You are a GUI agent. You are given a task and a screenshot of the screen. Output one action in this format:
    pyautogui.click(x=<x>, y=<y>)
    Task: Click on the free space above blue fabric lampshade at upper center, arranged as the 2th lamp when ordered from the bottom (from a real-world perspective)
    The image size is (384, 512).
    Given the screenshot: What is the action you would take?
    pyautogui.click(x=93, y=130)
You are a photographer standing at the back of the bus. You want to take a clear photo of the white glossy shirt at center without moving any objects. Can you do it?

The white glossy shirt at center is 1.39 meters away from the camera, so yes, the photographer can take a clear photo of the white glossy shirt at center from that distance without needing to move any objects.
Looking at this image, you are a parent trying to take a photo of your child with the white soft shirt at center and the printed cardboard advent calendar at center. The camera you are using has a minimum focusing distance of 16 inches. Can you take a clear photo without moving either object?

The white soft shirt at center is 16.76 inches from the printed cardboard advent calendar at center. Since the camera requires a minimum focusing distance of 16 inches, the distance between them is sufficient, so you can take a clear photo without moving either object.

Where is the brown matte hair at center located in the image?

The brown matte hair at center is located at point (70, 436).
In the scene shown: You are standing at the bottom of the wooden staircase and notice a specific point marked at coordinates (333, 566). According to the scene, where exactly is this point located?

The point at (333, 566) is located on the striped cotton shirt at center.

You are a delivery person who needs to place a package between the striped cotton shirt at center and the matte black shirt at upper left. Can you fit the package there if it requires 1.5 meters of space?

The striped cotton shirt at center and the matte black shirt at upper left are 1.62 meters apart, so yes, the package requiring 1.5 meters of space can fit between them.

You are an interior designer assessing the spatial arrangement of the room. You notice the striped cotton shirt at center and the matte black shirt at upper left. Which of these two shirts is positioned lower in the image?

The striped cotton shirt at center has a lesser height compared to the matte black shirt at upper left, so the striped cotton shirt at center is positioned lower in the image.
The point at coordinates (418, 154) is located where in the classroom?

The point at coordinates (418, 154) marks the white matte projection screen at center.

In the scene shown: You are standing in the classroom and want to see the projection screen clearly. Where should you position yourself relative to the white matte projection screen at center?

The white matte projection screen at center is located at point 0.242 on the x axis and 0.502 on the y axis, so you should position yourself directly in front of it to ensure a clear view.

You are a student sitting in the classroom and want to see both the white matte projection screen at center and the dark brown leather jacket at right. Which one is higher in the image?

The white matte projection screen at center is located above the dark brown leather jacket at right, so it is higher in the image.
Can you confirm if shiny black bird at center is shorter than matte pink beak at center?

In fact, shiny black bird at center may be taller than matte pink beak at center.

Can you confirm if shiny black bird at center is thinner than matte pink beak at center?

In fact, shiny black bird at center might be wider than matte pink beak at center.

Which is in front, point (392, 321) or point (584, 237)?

----------------------------------------

Copy out the lines above unchanged, starting with the line that contains "The white soft shirt at center is" and going on through the line that contains "Where is the".

◆ Written answer
The white soft shirt at center is 16.76 inches from the printed cardboard advent calendar at center. Since the camera requires a minimum focusing distance of 16 inches, the distance between them is sufficient, so you can take a clear photo without moving either object.

Where is the brown matte hair at center located in the image?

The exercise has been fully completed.